Entries provided START

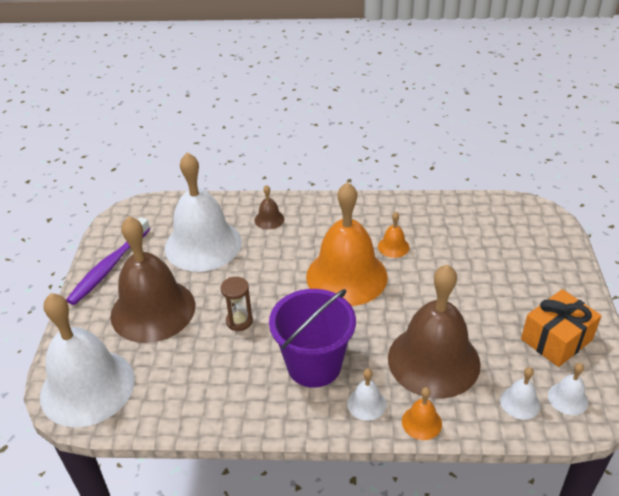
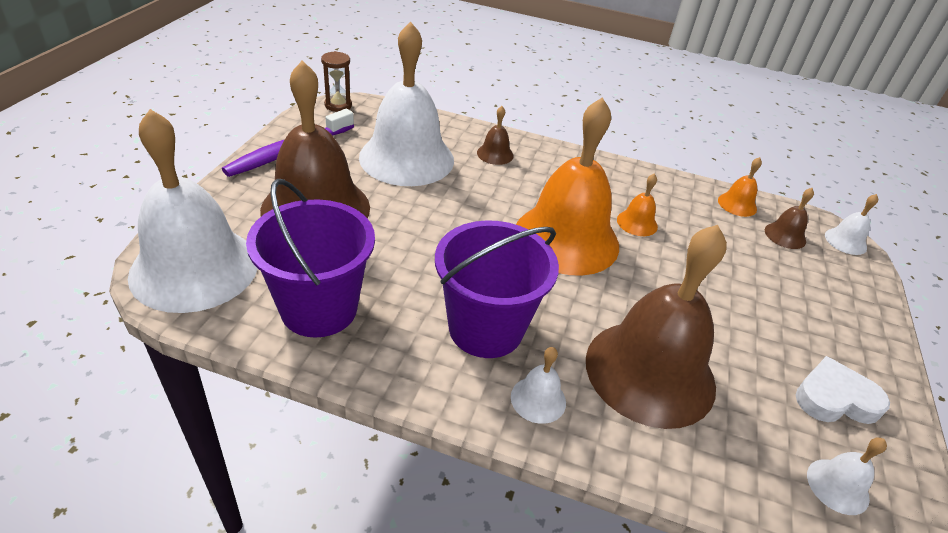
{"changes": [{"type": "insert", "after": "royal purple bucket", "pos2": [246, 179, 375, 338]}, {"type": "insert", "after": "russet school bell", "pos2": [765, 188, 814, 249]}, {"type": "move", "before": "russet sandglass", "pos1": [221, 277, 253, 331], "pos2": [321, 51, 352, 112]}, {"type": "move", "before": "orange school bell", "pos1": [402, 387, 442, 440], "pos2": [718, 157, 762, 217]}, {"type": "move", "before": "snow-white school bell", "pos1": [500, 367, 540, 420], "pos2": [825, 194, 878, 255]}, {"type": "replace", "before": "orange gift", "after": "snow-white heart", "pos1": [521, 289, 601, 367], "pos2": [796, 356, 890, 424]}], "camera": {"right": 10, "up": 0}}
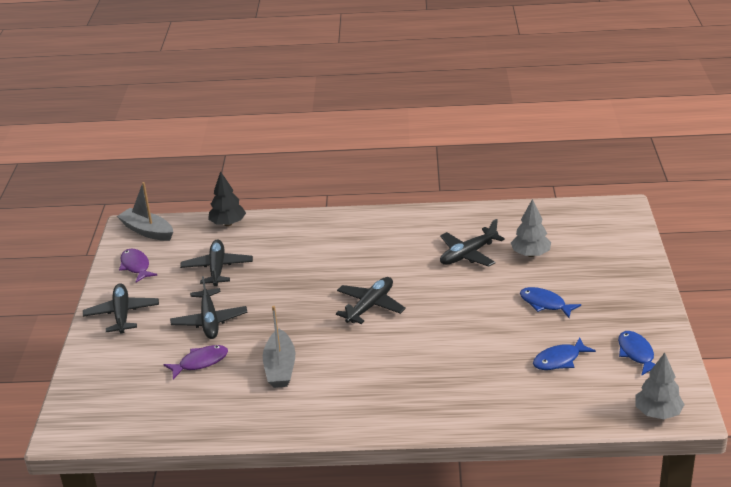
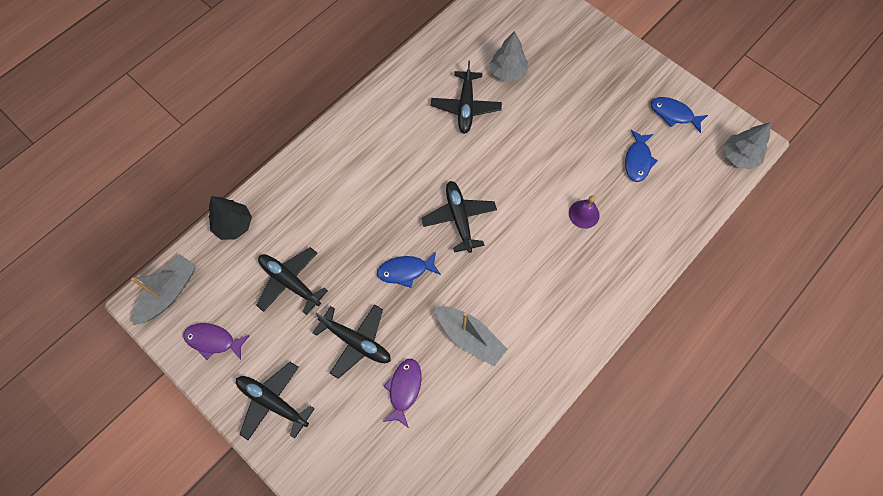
{"changes": [{"type": "insert", "after": "royal purple school bell", "pos2": [569, 196, 600, 229]}, {"type": "move", "before": "blue fish", "pos1": [520, 287, 581, 318], "pos2": [377, 252, 441, 288]}, {"type": "rotate", "before": "ash-grey boat", "pos1": [117, 182, 173, 241], "pos2": [131, 255, 196, 325], "turn": 135}], "camera": {"right": -50, "up": 35}}
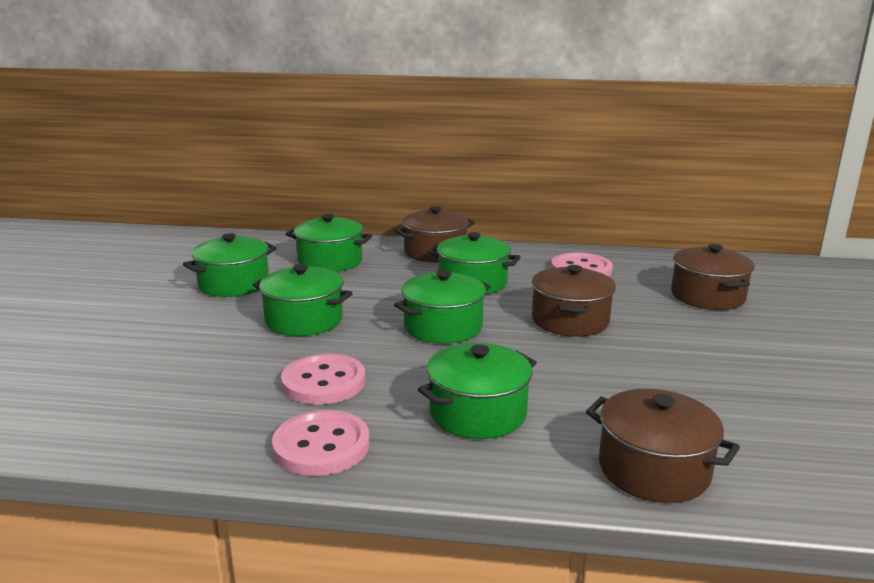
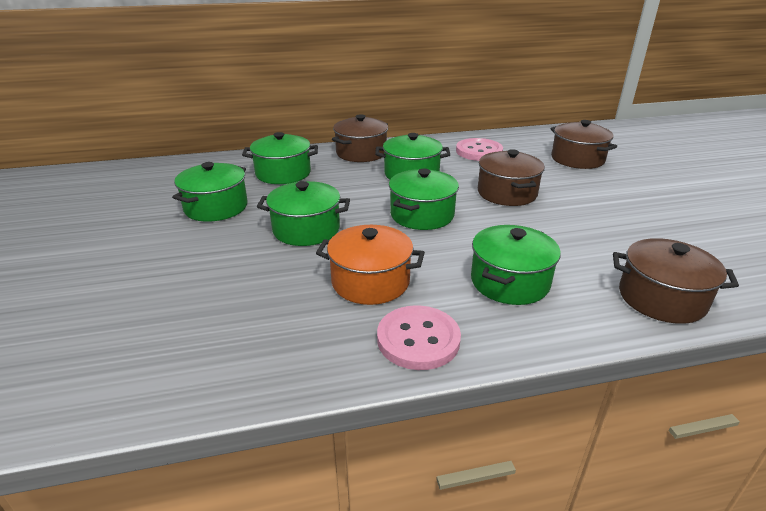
{"changes": [{"type": "replace", "before": "rose-pink sewing button", "after": "orange stockpot", "pos1": [281, 353, 365, 405], "pos2": [316, 225, 425, 305]}], "camera": {"right": -20, "up": 10}}
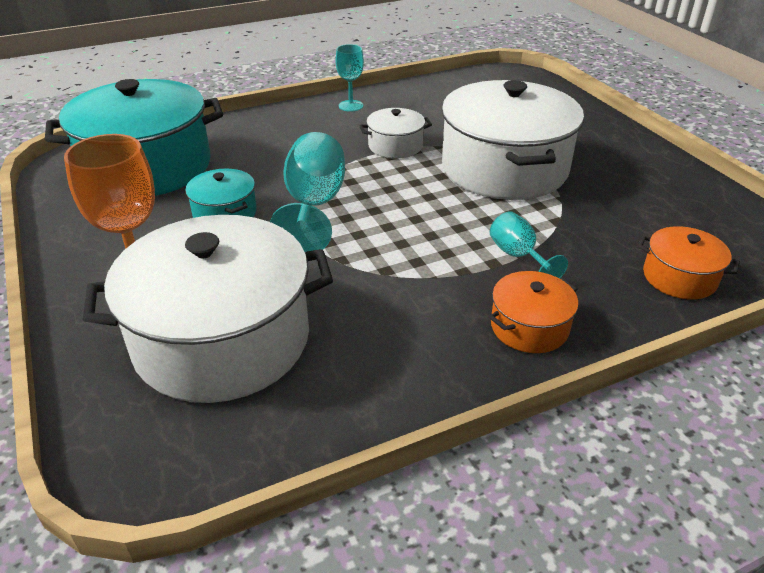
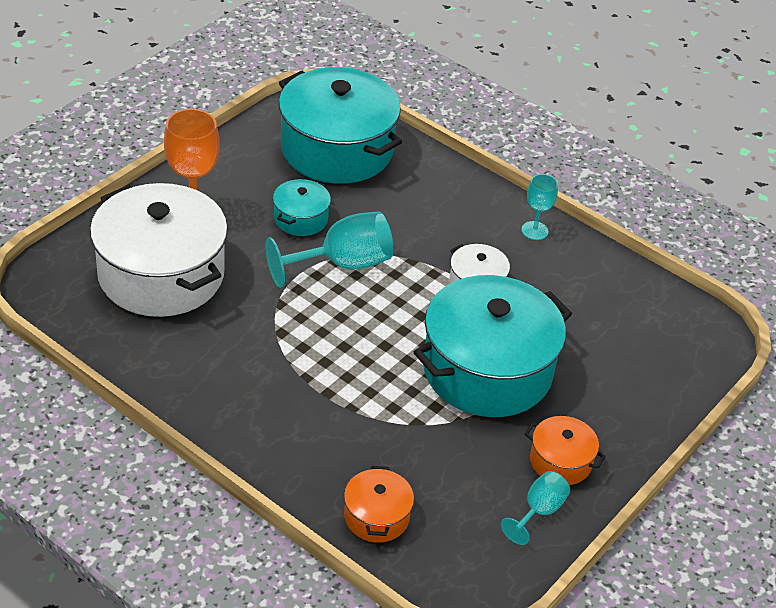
{"changes": [{"type": "move", "before": "orange stockpot", "pos1": [489, 271, 578, 353], "pos2": [525, 416, 606, 485]}, {"type": "move", "before": "aqua goblet", "pos1": [490, 211, 568, 279], "pos2": [501, 471, 570, 545]}, {"type": "recolor", "before": "snow-white stockpot", "after": "aqua stockpot", "pos1": [442, 80, 584, 200], "pos2": [414, 275, 572, 417]}], "camera": {"right": 60, "up": 5}}
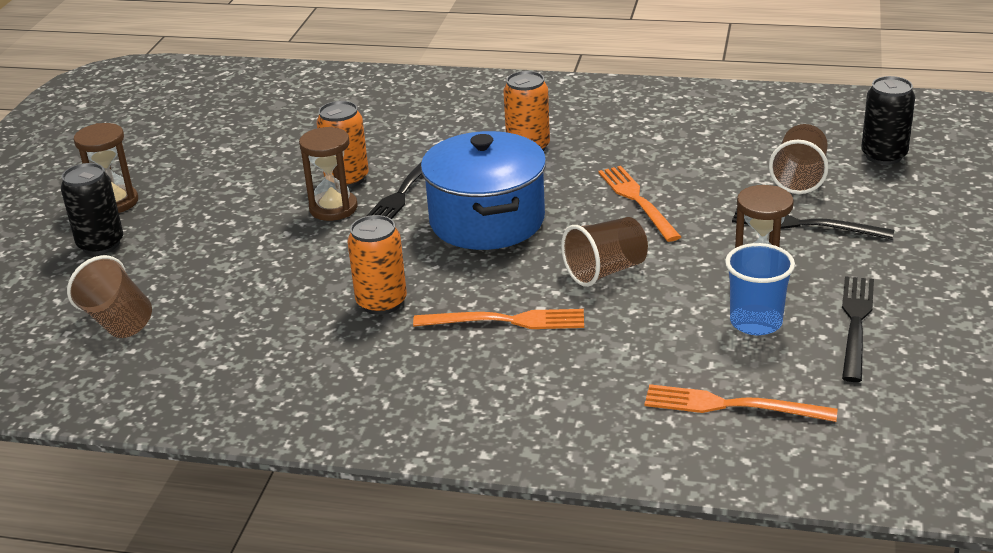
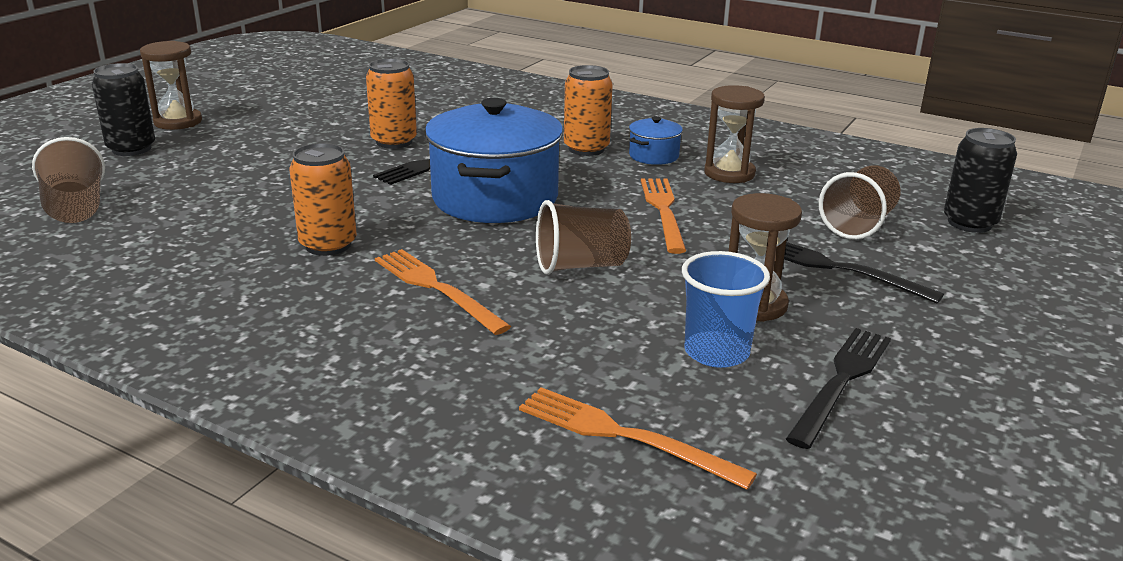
{"changes": [{"type": "insert", "after": "blue stockpot", "pos2": [629, 116, 683, 165]}, {"type": "move", "before": "russet sandglass", "pos1": [299, 127, 358, 221], "pos2": [704, 85, 765, 183]}, {"type": "rotate", "before": "orange dinner fork", "pos1": [413, 309, 584, 329], "pos2": [375, 249, 511, 335], "turn": -150}], "camera": {"right": 15, "up": -5}}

Entries provided END

**Exercise directions**
Go line by line through the records above and copy each one containing "blue".

**Output of the task**
{"changes": [{"type": "insert", "after": "royal purple school bell", "pos2": [569, 196, 600, 229]}, {"type": "move", "before": "blue fish", "pos1": [520, 287, 581, 318], "pos2": [377, 252, 441, 288]}, {"type": "rotate", "before": "ash-grey boat", "pos1": [117, 182, 173, 241], "pos2": [131, 255, 196, 325], "turn": 135}], "camera": {"right": -50, "up": 35}}
{"changes": [{"type": "insert", "after": "blue stockpot", "pos2": [629, 116, 683, 165]}, {"type": "move", "before": "russet sandglass", "pos1": [299, 127, 358, 221], "pos2": [704, 85, 765, 183]}, {"type": "rotate", "before": "orange dinner fork", "pos1": [413, 309, 584, 329], "pos2": [375, 249, 511, 335], "turn": -150}], "camera": {"right": 15, "up": -5}}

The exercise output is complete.